**Exercise description**. Keep to one stretch of the data below, the lines from the one with "green star: (48, 168) -> (53, 107), turned 30" up to and including the one with "red line: (334, 209)", and return that stretch exactly.

**Provided records**.

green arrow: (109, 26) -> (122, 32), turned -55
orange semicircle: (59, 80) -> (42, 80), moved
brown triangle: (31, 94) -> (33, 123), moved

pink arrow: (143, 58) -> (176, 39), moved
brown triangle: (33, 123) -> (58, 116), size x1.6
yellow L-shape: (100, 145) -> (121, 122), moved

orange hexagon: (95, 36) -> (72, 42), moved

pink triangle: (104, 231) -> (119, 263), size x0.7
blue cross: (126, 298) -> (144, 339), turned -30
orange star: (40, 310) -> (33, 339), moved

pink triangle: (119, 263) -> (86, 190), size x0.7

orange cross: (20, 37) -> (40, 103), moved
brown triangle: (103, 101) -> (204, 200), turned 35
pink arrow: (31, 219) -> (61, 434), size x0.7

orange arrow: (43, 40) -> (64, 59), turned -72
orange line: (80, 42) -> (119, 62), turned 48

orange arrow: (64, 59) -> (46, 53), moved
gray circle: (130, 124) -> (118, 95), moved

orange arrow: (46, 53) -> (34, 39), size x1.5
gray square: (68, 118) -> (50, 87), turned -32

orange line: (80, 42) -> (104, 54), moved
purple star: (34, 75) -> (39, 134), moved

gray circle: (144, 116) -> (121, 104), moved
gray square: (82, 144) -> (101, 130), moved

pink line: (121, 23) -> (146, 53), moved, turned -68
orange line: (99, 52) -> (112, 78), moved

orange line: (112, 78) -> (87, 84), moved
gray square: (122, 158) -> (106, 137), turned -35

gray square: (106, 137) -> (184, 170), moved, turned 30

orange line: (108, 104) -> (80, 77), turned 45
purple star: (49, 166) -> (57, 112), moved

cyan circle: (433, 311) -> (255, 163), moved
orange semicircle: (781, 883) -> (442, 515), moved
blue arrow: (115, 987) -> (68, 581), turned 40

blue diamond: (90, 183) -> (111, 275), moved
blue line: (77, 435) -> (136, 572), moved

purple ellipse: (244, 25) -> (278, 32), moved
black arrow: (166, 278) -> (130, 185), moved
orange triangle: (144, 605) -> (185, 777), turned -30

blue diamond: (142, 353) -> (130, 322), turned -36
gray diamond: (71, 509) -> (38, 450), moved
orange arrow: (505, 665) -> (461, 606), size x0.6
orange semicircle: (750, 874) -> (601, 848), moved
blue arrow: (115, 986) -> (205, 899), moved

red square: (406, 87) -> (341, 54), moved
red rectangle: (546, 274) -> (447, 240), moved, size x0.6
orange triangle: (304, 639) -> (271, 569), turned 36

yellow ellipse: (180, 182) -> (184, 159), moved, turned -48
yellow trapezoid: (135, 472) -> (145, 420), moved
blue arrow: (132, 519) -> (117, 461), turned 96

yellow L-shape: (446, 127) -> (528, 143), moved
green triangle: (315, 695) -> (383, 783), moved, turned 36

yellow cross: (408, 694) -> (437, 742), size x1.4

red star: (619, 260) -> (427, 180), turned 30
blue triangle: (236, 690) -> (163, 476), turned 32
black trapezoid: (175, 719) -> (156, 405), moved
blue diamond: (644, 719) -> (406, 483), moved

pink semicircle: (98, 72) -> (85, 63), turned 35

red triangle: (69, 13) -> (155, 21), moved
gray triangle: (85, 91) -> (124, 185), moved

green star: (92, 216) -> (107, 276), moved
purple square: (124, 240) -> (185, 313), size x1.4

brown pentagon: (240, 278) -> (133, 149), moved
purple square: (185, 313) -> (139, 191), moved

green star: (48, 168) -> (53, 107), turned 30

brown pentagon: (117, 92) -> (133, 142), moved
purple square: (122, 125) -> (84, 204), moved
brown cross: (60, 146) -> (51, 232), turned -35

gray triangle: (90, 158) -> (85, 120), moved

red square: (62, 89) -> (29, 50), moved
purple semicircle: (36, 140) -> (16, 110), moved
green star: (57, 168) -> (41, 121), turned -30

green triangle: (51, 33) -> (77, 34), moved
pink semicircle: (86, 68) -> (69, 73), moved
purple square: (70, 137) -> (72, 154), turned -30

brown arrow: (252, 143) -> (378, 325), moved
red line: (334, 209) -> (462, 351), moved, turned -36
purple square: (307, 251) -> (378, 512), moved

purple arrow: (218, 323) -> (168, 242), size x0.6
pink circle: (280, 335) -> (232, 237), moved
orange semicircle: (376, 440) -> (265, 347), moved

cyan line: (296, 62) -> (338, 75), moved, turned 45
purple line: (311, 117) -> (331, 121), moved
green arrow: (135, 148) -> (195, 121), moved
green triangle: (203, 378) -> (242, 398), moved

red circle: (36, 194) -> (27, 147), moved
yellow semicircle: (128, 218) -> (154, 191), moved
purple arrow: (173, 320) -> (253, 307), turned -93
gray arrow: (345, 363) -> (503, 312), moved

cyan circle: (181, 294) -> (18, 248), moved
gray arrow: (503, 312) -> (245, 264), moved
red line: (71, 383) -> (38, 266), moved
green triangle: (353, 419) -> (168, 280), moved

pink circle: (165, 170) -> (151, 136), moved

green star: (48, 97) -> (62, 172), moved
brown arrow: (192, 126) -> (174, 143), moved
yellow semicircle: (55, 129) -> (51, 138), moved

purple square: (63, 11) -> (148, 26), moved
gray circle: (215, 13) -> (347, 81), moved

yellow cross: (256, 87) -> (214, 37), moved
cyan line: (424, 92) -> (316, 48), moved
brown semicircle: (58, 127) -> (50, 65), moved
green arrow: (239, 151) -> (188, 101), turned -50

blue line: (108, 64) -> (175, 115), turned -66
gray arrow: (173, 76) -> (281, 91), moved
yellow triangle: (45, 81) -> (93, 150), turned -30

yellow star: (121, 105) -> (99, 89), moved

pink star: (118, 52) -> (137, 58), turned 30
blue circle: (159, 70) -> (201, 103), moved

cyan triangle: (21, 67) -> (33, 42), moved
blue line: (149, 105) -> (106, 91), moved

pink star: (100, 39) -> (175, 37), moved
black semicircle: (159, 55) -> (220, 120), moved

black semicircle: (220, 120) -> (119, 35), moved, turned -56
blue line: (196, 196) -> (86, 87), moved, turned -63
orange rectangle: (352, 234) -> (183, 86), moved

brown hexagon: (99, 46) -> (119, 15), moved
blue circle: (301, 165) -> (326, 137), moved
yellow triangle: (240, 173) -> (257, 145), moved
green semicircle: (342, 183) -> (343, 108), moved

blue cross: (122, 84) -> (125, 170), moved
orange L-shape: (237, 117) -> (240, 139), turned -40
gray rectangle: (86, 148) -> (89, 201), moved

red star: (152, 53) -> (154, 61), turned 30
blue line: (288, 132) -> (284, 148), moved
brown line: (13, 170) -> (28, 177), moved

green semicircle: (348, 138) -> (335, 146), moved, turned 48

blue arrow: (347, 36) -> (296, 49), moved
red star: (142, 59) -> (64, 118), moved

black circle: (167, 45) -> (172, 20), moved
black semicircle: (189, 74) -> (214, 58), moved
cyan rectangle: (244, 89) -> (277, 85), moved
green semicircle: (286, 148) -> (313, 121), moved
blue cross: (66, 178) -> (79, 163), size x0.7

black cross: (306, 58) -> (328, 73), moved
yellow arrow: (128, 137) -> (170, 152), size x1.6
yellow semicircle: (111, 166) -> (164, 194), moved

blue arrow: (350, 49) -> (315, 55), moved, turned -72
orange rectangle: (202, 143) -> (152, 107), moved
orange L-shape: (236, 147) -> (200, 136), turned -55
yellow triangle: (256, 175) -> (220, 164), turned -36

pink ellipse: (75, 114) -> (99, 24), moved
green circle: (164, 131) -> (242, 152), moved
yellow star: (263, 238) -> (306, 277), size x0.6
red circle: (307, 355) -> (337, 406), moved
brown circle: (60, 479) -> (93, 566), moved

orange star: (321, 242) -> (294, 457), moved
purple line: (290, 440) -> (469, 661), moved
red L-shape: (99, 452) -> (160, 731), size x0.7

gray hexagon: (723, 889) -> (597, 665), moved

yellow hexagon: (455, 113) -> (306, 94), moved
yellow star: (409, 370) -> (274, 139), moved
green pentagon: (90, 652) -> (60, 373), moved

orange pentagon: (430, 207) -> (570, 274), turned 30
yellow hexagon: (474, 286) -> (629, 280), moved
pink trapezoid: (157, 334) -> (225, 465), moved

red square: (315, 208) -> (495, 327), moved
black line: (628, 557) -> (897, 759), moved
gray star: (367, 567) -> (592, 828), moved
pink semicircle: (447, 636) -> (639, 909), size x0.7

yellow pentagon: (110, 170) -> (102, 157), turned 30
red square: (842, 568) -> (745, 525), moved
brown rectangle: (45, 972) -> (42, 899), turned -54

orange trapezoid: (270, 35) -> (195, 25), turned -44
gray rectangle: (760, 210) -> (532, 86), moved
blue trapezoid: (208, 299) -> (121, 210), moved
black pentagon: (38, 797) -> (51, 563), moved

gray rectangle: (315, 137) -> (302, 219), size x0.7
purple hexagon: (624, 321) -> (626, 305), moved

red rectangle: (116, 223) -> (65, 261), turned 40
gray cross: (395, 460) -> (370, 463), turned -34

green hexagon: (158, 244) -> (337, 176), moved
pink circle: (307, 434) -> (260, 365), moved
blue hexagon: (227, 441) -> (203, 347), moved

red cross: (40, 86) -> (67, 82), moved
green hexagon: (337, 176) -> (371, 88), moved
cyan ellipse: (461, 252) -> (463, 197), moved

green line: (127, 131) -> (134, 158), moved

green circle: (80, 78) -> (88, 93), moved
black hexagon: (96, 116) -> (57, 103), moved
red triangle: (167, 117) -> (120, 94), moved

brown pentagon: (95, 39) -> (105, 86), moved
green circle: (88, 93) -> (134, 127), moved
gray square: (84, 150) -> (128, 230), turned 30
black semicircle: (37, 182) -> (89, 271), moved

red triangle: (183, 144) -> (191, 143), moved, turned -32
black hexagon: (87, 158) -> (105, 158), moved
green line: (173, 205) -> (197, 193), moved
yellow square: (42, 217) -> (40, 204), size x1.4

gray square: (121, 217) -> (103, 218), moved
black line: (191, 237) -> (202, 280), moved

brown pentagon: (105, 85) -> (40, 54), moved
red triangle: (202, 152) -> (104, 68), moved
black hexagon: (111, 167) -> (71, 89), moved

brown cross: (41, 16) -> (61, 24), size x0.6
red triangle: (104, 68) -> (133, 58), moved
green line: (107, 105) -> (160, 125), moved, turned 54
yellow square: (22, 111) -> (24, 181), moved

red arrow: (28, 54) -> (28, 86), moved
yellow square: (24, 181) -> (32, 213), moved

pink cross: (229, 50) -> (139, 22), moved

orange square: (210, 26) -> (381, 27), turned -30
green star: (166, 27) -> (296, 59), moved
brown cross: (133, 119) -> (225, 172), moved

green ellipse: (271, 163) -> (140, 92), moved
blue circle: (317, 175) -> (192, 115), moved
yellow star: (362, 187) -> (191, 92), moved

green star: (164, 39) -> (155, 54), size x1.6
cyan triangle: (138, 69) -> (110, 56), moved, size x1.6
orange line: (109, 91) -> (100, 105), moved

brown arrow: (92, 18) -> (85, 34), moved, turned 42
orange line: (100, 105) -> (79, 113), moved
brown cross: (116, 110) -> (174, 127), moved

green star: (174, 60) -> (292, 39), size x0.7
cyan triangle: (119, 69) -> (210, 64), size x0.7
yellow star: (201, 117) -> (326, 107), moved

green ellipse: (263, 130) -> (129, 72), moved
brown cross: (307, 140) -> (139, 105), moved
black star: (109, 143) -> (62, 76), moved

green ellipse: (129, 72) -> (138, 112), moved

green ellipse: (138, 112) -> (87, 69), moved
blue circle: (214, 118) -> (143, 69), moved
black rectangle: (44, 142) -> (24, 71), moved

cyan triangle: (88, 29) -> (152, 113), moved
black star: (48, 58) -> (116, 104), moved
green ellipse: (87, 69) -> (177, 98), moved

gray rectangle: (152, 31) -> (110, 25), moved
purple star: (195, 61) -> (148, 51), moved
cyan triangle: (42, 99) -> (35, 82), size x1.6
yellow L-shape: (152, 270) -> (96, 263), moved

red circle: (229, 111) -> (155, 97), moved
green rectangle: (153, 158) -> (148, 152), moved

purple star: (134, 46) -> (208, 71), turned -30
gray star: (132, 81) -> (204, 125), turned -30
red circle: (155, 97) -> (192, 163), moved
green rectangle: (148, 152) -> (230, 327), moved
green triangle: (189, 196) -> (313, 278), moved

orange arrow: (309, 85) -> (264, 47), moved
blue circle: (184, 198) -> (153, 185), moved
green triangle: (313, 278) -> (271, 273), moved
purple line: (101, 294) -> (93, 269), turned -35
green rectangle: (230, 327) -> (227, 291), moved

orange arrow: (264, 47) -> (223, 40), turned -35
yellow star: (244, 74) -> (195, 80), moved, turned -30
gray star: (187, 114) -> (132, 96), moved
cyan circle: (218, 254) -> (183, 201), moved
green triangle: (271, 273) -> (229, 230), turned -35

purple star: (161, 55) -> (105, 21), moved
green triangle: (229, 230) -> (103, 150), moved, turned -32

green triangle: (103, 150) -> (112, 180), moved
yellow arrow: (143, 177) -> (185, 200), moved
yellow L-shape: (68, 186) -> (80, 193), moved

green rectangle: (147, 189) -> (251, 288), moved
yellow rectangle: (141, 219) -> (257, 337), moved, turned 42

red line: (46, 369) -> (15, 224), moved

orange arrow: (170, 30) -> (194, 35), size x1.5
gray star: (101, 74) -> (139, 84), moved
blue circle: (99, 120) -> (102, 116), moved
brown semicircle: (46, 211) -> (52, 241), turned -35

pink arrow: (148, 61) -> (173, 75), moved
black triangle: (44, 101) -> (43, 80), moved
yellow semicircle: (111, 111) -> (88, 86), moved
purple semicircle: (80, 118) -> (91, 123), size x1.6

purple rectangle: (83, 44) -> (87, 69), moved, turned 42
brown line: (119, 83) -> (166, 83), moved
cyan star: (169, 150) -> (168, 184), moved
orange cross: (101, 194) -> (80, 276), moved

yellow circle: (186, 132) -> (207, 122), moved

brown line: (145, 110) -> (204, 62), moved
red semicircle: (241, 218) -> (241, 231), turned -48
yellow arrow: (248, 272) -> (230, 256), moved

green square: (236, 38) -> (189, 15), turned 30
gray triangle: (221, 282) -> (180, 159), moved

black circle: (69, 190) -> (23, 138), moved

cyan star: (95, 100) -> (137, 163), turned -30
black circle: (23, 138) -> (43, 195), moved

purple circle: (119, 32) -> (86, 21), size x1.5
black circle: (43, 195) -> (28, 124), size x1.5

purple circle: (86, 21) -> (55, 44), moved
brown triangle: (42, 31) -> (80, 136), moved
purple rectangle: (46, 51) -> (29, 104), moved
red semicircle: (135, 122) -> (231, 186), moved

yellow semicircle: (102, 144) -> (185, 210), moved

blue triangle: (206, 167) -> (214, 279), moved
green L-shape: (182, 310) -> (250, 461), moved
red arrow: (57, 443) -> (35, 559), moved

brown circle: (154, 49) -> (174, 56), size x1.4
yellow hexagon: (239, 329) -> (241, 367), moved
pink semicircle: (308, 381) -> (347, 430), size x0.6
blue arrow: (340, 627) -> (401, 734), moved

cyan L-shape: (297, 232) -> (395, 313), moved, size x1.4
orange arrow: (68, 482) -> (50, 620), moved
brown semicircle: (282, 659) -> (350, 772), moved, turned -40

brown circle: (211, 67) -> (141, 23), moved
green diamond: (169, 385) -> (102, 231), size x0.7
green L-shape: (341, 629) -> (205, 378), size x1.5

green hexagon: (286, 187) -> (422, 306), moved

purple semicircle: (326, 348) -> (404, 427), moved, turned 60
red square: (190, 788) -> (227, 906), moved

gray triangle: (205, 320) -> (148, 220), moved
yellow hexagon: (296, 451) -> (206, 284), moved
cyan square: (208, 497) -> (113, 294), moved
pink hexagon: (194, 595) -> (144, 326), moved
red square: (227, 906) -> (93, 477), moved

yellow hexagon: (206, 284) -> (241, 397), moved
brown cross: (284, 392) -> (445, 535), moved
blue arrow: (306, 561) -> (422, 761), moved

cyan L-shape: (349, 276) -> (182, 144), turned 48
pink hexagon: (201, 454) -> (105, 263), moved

**Result of the task**.
green star: (48, 168) -> (53, 107), turned 30

brown pentagon: (117, 92) -> (133, 142), moved
purple square: (122, 125) -> (84, 204), moved
brown cross: (60, 146) -> (51, 232), turned -35

gray triangle: (90, 158) -> (85, 120), moved

red square: (62, 89) -> (29, 50), moved
purple semicircle: (36, 140) -> (16, 110), moved
green star: (57, 168) -> (41, 121), turned -30

green triangle: (51, 33) -> (77, 34), moved
pink semicircle: (86, 68) -> (69, 73), moved
purple square: (70, 137) -> (72, 154), turned -30

brown arrow: (252, 143) -> (378, 325), moved
red line: (334, 209) -> (462, 351), moved, turned -36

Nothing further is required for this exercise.